[Opening Available records section]

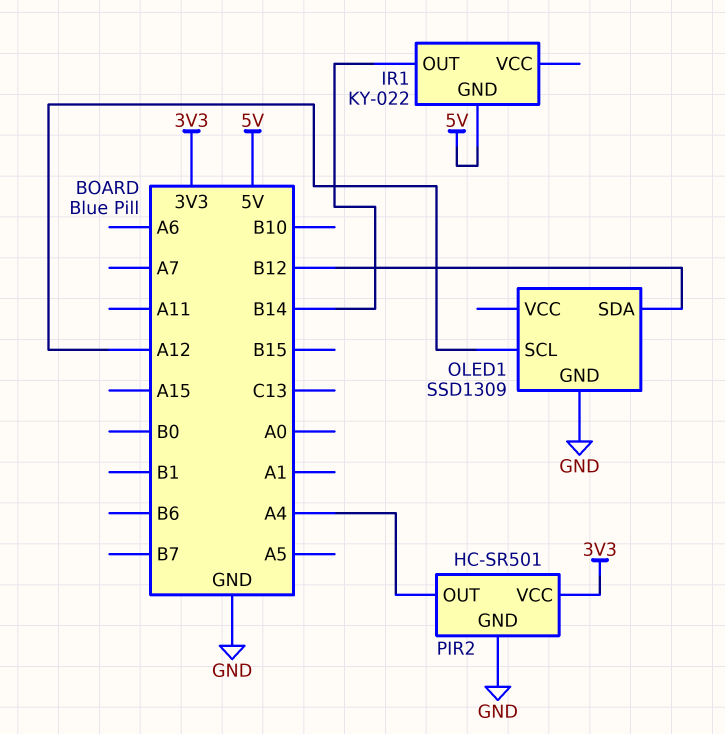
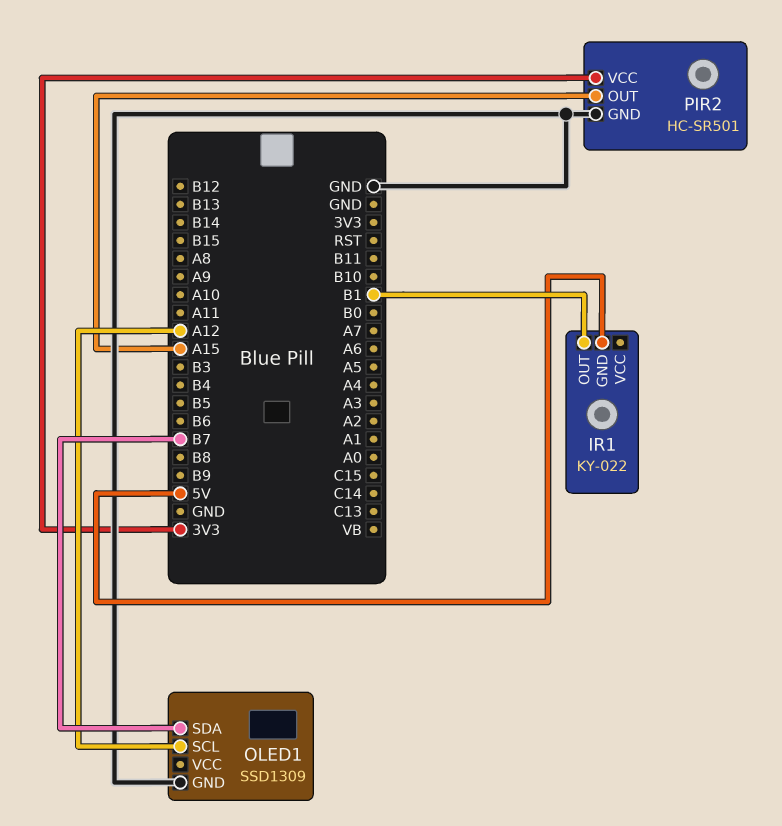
IR1 pin OUT: B14 -> B1
OLED1 pin SDA: B12 -> B7
PIR2 pin OUT: A4 -> A15

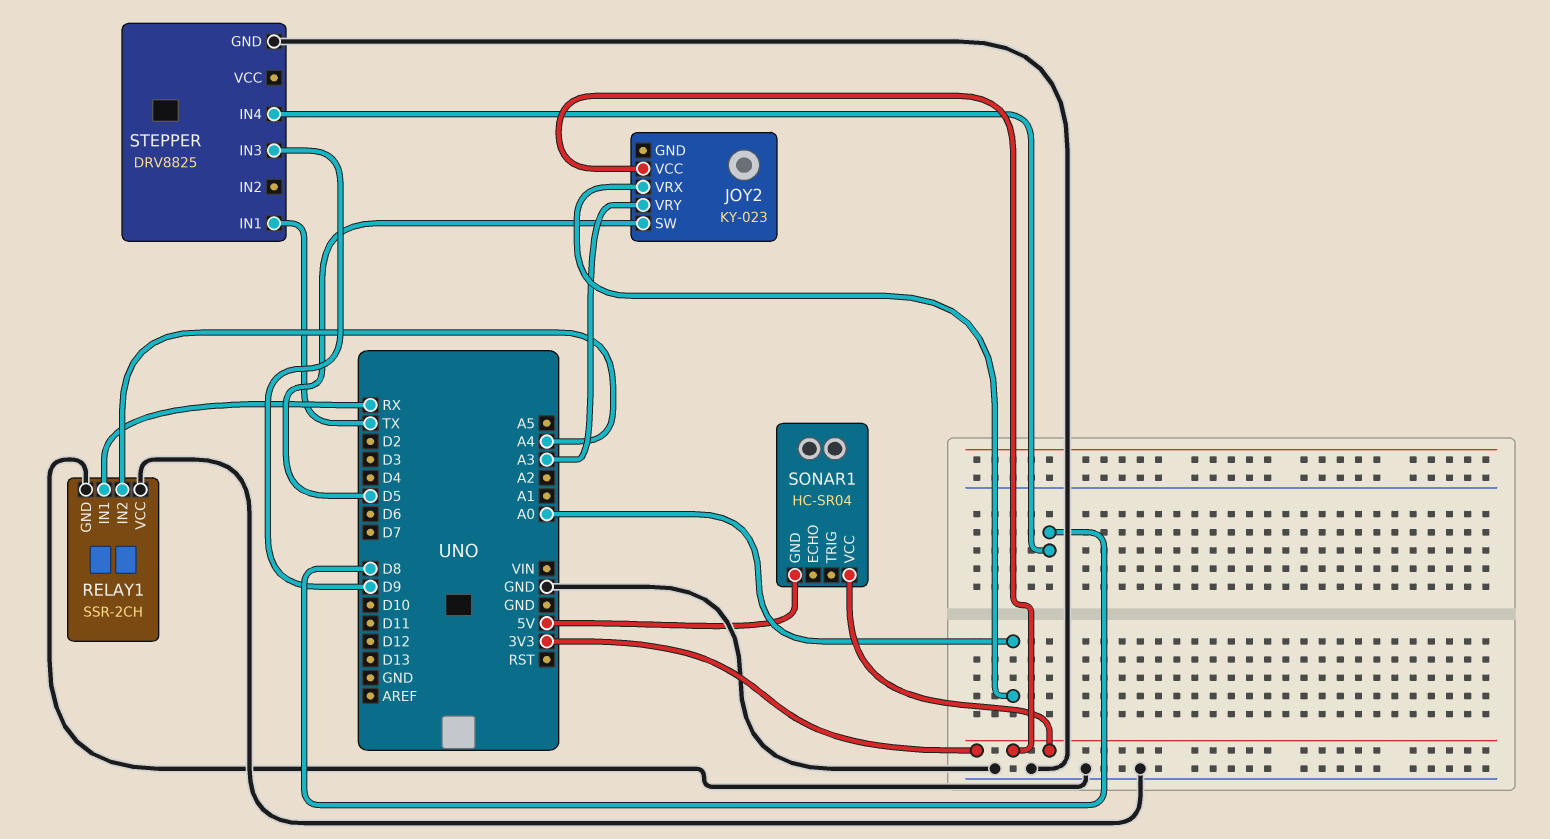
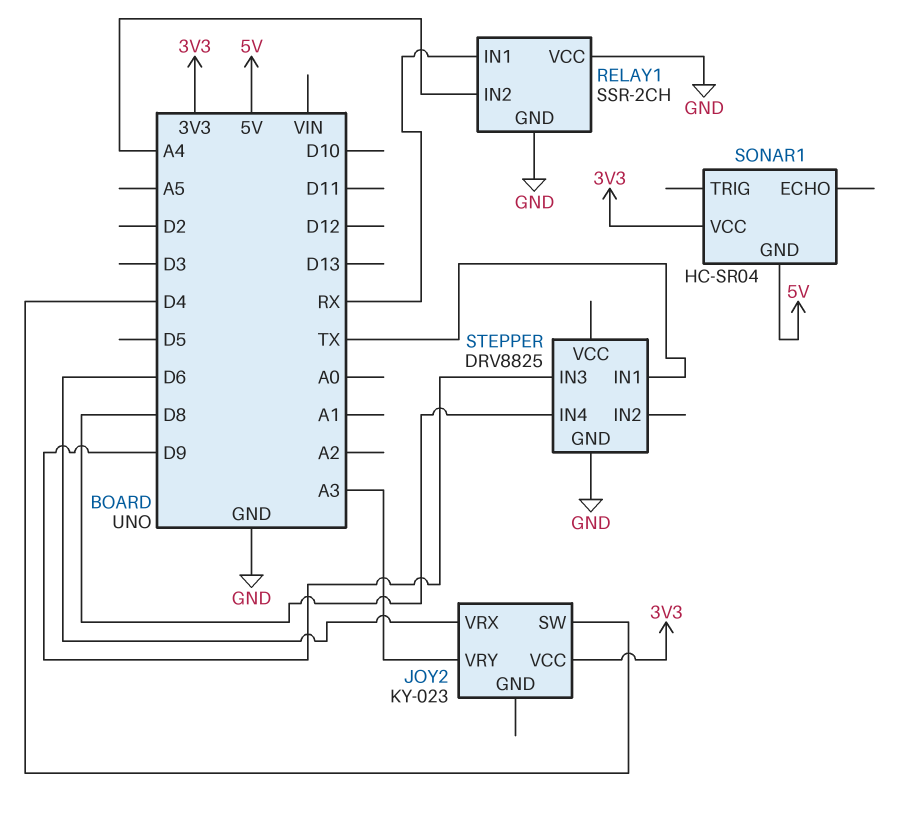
JOY2 pin SW: D5 -> D4
JOY2 pin VRX: A0 -> D6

[Closing Available records section]

Exercise objective
Before you return the listing, strip out its pictures; all else must match exactly.

Written answer
IR1 pin OUT: B14 -> B1
OLED1 pin SDA: B12 -> B7
PIR2 pin OUT: A4 -> A15

JOY2 pin SW: D5 -> D4
JOY2 pin VRX: A0 -> D6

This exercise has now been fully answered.